*** Block opens ***

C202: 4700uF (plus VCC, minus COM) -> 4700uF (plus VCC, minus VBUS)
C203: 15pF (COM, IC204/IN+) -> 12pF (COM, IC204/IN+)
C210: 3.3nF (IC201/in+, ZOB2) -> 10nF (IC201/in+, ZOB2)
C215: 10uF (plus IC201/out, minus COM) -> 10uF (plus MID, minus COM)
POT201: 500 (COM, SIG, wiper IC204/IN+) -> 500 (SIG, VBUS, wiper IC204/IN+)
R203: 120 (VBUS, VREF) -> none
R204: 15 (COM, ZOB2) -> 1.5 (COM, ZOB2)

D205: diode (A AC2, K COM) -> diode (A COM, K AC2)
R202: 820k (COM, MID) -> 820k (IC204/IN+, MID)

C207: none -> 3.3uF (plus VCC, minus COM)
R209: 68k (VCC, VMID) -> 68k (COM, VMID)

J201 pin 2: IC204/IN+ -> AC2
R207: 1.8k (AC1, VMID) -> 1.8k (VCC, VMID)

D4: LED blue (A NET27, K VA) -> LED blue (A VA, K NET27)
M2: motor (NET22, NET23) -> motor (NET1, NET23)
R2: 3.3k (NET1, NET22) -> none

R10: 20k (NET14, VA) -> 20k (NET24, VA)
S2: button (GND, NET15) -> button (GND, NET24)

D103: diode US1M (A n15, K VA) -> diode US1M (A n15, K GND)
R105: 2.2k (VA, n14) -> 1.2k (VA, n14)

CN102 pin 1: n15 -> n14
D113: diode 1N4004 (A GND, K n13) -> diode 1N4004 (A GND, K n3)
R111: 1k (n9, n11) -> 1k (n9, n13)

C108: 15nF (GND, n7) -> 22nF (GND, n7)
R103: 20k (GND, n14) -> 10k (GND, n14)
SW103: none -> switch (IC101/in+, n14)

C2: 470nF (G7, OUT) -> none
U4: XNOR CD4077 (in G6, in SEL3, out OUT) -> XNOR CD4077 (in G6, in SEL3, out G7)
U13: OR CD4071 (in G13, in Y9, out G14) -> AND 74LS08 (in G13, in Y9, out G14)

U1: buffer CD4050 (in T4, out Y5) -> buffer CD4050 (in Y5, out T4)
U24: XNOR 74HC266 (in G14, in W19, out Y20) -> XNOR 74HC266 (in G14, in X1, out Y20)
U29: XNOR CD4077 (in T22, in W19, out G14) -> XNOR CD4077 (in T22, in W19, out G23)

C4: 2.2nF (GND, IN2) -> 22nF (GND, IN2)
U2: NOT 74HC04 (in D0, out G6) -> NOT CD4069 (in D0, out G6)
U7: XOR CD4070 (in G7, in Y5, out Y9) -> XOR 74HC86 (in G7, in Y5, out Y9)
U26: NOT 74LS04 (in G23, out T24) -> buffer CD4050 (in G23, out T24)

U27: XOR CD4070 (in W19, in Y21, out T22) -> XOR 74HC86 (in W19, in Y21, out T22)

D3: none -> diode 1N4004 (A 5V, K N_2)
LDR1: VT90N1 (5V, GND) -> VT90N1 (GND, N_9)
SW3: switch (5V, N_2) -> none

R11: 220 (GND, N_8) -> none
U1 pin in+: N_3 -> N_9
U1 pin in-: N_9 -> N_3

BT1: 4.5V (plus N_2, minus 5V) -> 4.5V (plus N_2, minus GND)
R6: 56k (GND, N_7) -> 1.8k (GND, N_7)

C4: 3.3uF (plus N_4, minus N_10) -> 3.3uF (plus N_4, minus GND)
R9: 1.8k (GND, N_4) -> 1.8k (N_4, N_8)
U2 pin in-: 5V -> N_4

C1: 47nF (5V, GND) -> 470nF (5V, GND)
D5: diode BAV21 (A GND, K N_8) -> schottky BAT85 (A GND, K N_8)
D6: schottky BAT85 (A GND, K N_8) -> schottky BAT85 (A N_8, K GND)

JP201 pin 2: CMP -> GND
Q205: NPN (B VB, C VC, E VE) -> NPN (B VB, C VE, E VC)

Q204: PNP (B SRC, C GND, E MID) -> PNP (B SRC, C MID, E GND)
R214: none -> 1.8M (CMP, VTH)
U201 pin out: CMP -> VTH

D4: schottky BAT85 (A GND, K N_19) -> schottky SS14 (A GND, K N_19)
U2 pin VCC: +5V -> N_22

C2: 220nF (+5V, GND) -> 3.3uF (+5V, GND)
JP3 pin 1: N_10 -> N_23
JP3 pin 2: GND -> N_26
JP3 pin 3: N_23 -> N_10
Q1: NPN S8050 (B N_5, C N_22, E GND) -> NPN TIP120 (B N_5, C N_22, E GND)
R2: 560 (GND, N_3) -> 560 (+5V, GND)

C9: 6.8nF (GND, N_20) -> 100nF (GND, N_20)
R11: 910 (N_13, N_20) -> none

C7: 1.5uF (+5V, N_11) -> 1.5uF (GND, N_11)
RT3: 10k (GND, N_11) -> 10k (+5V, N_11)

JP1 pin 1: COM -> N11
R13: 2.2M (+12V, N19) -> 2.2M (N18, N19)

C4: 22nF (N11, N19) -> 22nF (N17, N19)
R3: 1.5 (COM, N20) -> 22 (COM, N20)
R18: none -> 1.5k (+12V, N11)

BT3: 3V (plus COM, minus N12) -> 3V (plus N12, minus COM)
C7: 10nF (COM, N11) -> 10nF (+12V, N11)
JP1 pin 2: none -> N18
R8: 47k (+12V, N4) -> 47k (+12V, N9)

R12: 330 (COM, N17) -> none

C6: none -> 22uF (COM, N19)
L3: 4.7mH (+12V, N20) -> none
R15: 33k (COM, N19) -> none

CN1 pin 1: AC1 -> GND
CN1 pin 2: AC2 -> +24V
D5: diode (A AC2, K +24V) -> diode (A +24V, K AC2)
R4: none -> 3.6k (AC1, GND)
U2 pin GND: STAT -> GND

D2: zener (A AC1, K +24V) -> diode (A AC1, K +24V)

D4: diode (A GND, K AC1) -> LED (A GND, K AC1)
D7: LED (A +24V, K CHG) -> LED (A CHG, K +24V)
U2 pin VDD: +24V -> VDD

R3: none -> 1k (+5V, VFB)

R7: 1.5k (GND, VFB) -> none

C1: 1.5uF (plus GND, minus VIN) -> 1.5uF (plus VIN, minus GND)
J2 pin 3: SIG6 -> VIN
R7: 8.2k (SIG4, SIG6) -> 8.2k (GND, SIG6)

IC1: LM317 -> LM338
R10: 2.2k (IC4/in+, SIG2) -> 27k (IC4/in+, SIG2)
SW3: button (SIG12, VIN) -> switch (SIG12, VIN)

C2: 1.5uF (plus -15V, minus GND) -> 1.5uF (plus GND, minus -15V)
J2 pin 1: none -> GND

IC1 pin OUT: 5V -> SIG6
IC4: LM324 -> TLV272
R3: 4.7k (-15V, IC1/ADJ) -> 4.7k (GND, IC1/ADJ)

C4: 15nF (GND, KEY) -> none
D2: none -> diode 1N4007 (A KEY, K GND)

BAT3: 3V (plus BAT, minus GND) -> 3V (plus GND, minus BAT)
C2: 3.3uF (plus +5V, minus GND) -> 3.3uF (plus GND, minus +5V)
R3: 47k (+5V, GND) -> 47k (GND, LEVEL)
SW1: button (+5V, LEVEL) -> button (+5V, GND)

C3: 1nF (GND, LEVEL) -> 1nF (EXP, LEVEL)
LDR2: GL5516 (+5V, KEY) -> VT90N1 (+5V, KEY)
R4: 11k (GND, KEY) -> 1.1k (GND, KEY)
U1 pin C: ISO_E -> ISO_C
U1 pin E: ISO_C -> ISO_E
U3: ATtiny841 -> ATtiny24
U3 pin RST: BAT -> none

*** Block closes ***

Exercise> Read the data above and count the lines that include "VBUS". Answer only with the count.

Result below> 3